- _YOUR OBJECTIVE_
For each line of the data that includes the word "semicircle", copy the line.

- _EXTRACTED MATERIAL_
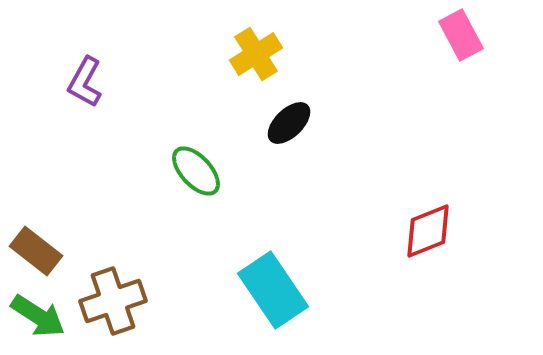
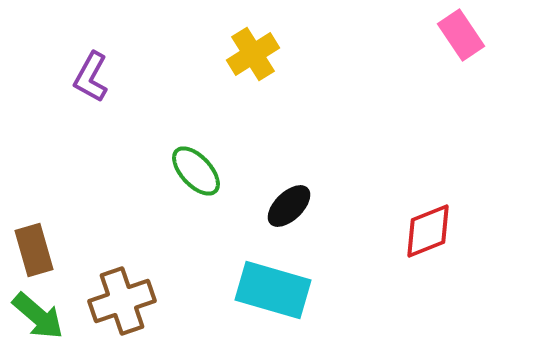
pink rectangle: rotated 6 degrees counterclockwise
yellow cross: moved 3 px left
purple L-shape: moved 6 px right, 5 px up
black ellipse: moved 83 px down
brown rectangle: moved 2 px left, 1 px up; rotated 36 degrees clockwise
cyan rectangle: rotated 40 degrees counterclockwise
brown cross: moved 9 px right
green arrow: rotated 8 degrees clockwise
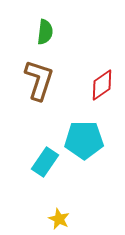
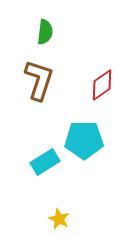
cyan rectangle: rotated 24 degrees clockwise
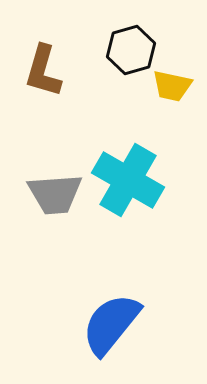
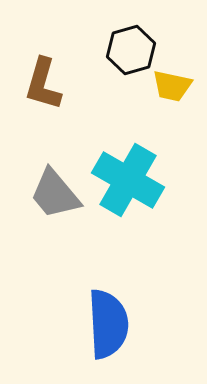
brown L-shape: moved 13 px down
gray trapezoid: rotated 54 degrees clockwise
blue semicircle: moved 3 px left; rotated 138 degrees clockwise
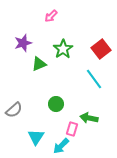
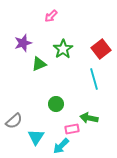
cyan line: rotated 20 degrees clockwise
gray semicircle: moved 11 px down
pink rectangle: rotated 64 degrees clockwise
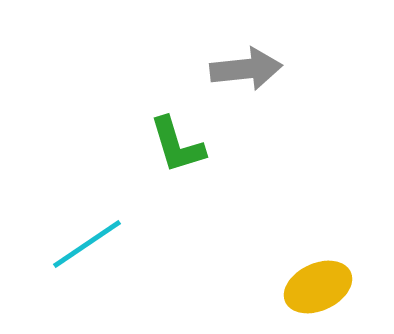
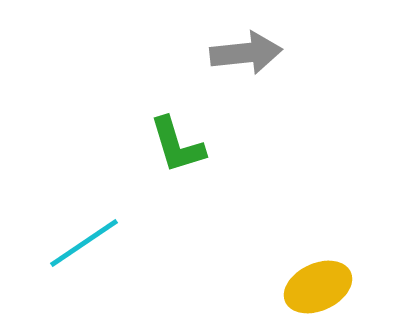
gray arrow: moved 16 px up
cyan line: moved 3 px left, 1 px up
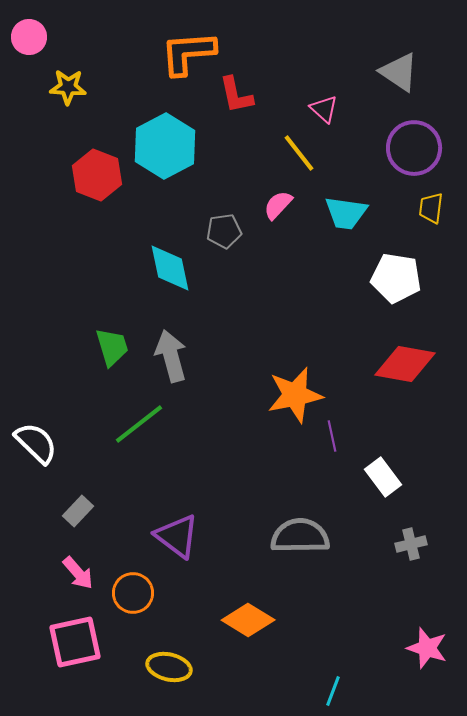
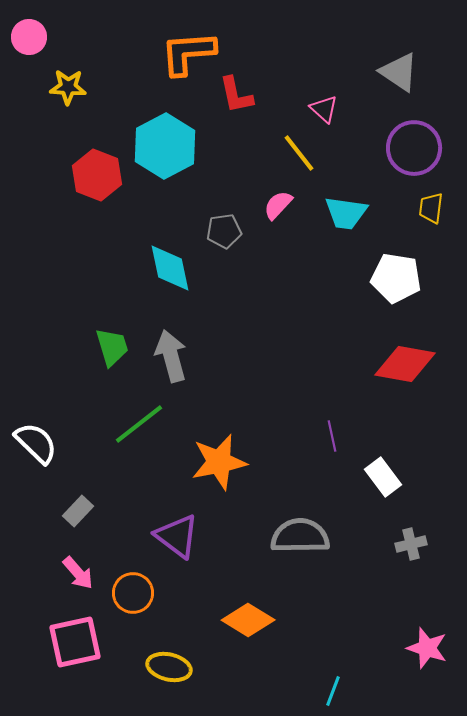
orange star: moved 76 px left, 67 px down
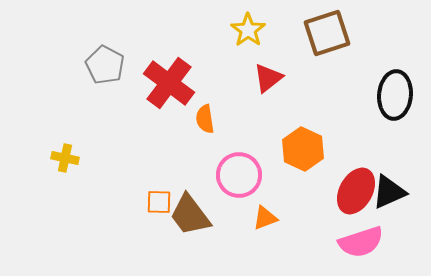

- _RESULT_
blue semicircle: moved 3 px left; rotated 138 degrees clockwise
gray semicircle: moved 11 px down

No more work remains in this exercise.